Problem: Could you copy exactly the lines below from the one with "yellow plate C6 level 1 -> none" to the one with "black round brick", inclusive, leaving out any pictures?

--*--

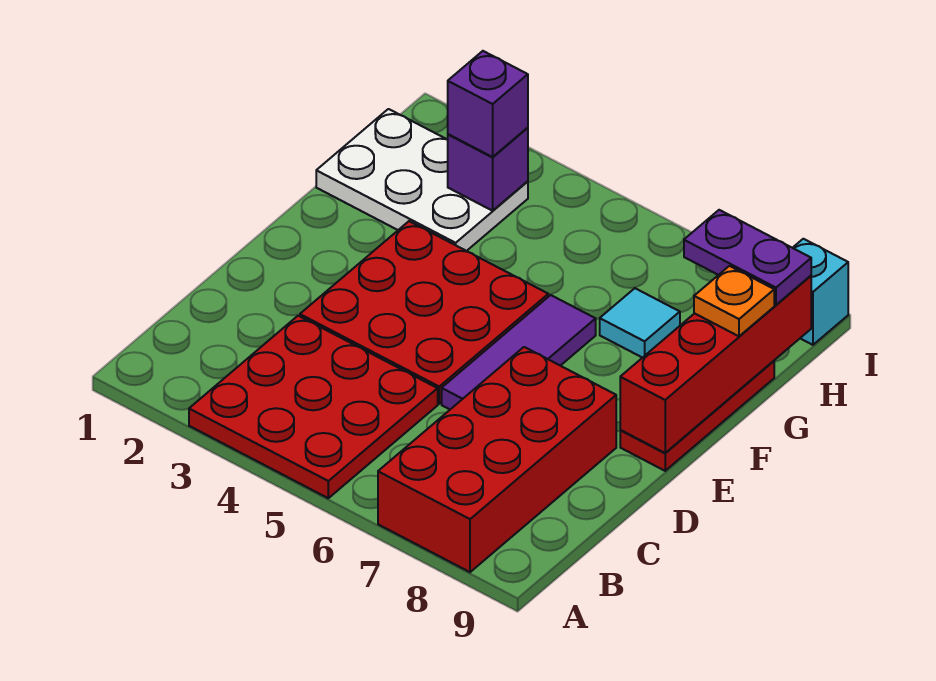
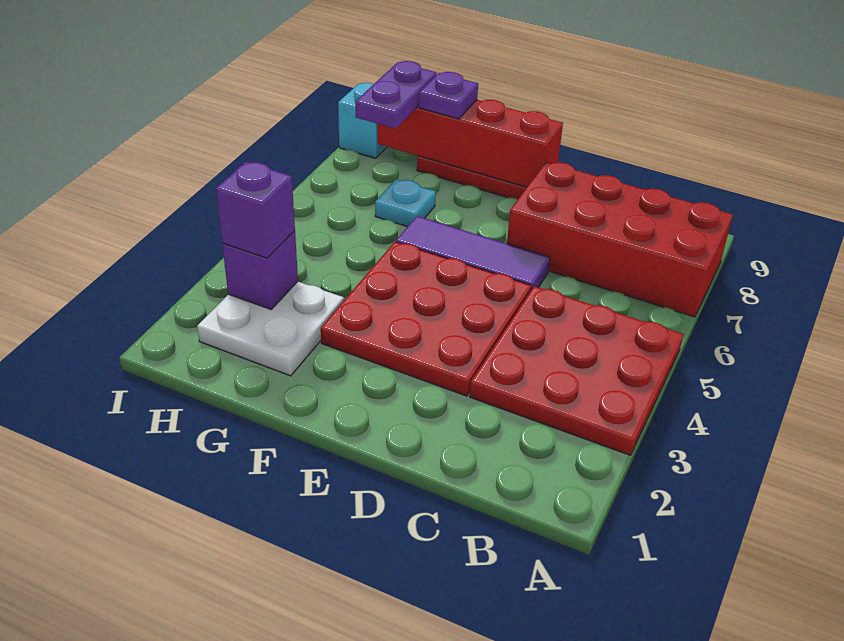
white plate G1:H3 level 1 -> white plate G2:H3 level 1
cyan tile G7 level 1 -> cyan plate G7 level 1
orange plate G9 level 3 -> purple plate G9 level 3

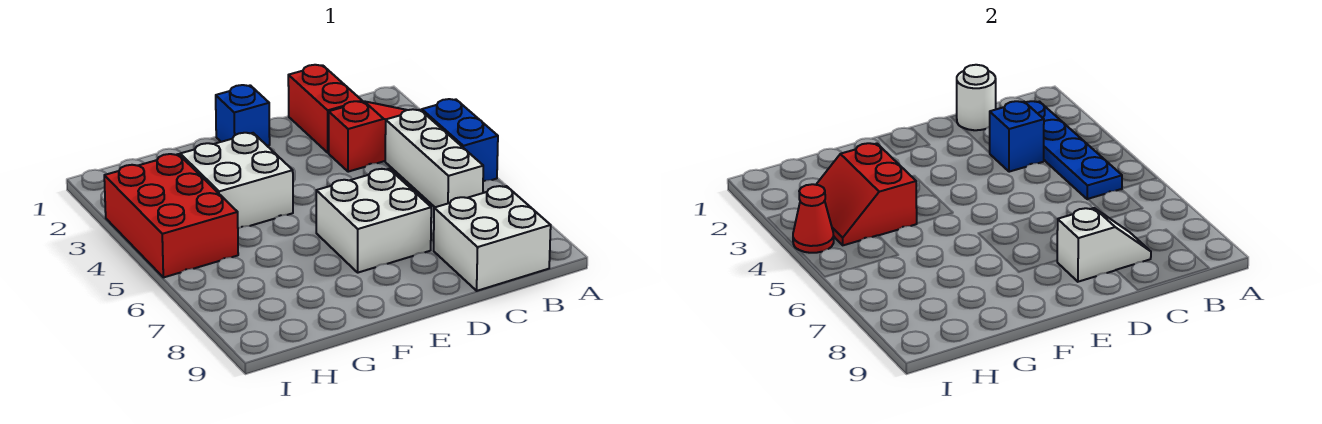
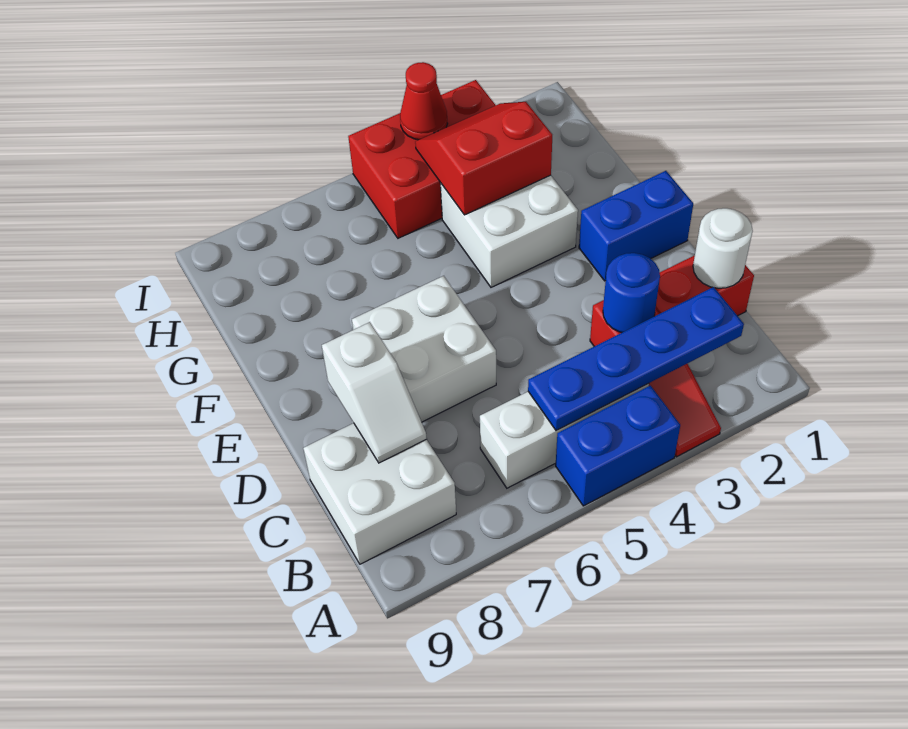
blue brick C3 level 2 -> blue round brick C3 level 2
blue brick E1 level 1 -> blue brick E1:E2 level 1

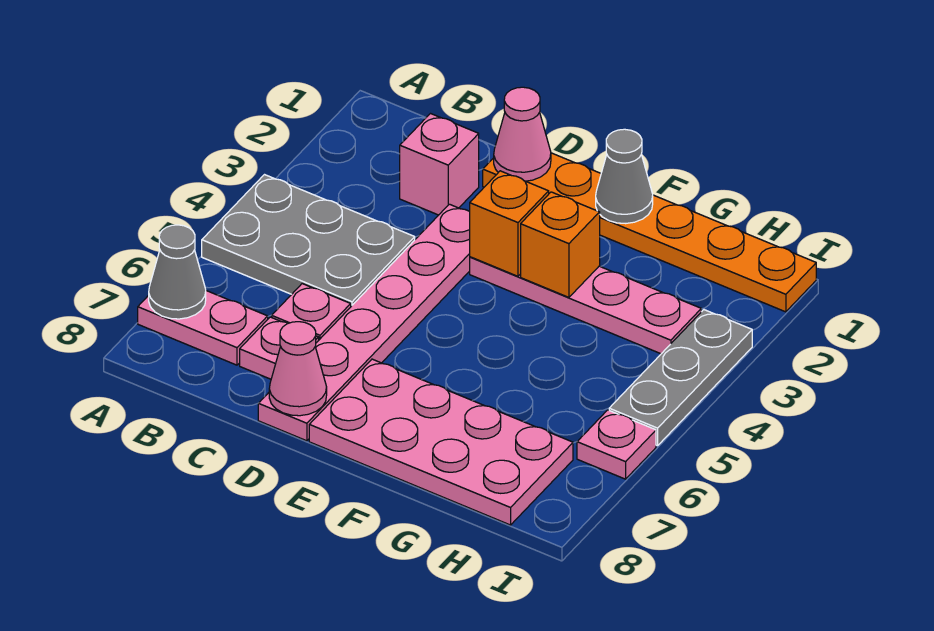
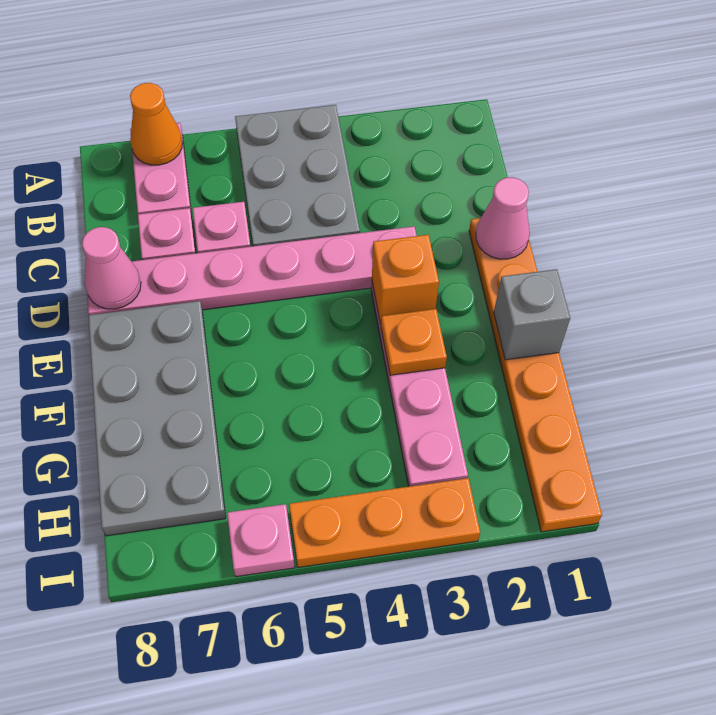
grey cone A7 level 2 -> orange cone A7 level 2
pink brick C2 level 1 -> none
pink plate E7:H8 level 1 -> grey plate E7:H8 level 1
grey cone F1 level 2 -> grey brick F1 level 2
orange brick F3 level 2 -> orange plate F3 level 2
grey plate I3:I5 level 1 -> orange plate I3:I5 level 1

--*--

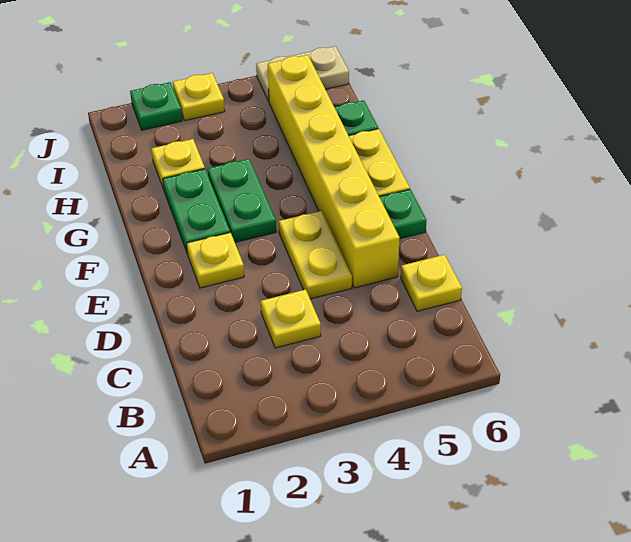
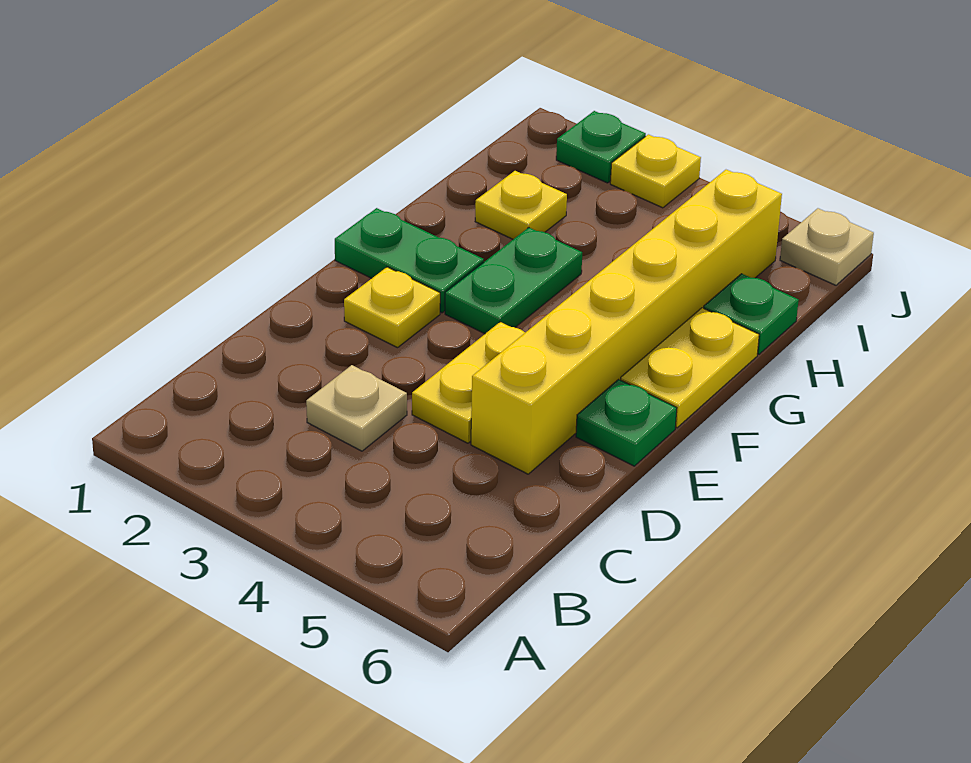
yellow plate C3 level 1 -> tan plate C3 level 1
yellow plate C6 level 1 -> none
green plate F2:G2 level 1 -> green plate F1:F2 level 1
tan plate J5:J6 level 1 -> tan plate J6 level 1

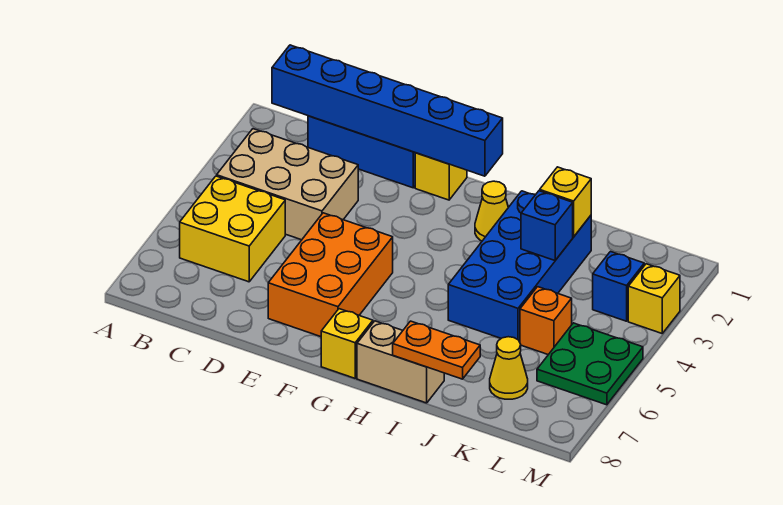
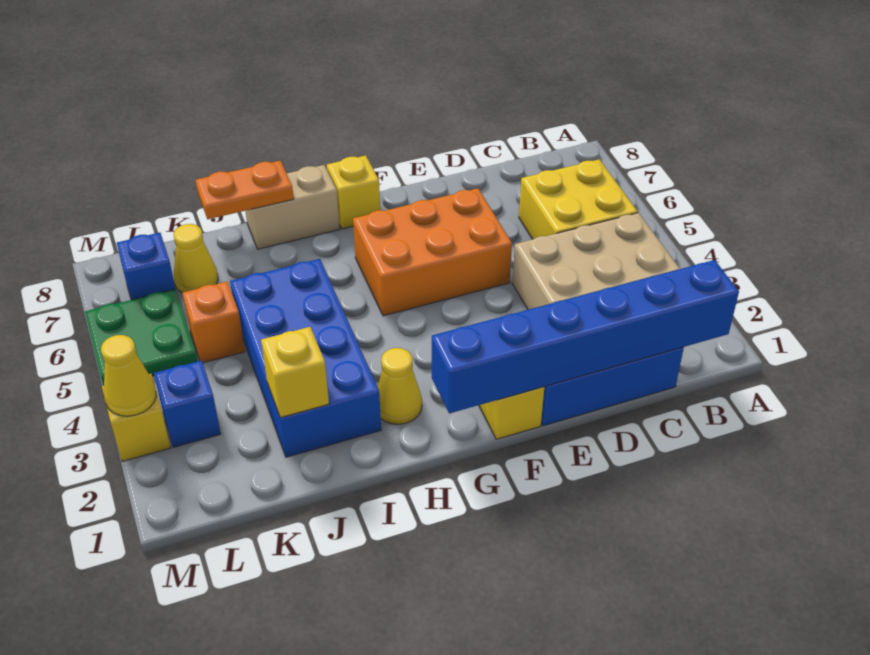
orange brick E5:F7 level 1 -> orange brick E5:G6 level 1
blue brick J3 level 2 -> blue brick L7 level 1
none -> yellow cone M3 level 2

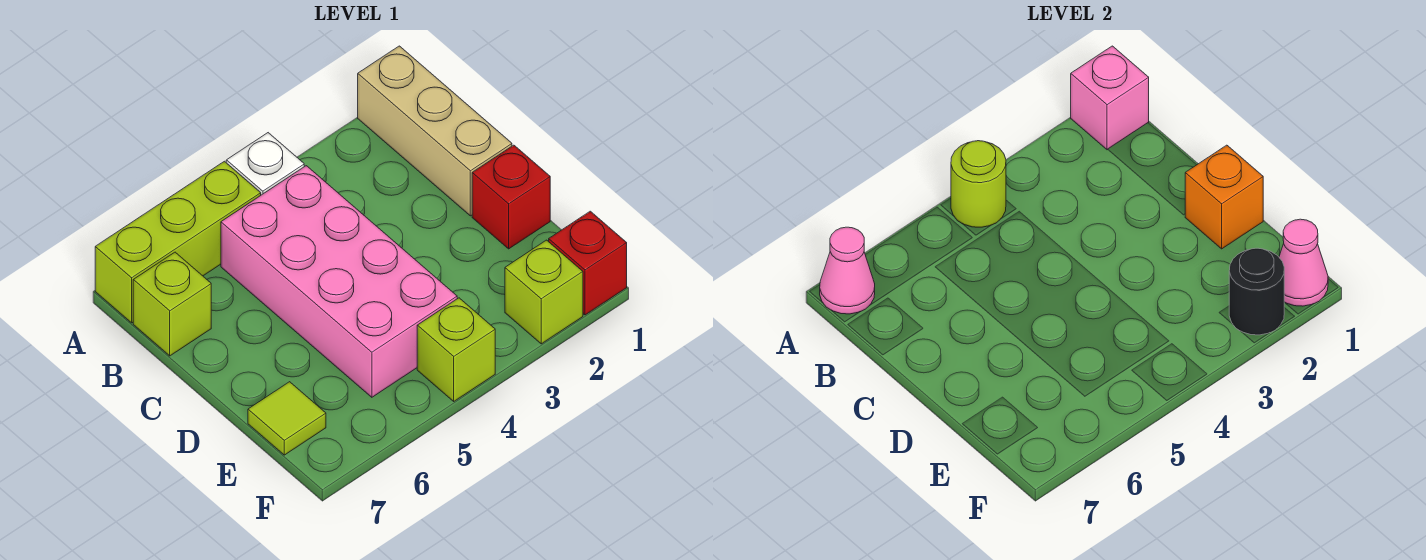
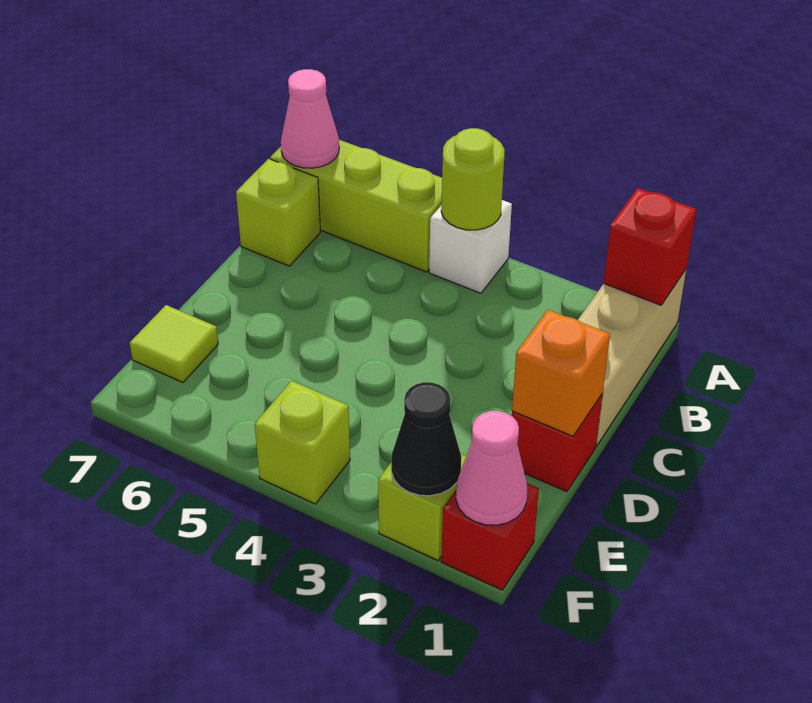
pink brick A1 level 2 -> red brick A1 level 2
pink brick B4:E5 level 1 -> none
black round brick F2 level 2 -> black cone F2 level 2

--*--

Result for this task:
yellow plate C6 level 1 -> none
green plate F2:G2 level 1 -> green plate F1:F2 level 1
tan plate J5:J6 level 1 -> tan plate J6 level 1

orange brick E5:F7 level 1 -> orange brick E5:G6 level 1
blue brick J3 level 2 -> blue brick L7 level 1
none -> yellow cone M3 level 2

pink brick A1 level 2 -> red brick A1 level 2
pink brick B4:E5 level 1 -> none
black round brick F2 level 2 -> black cone F2 level 2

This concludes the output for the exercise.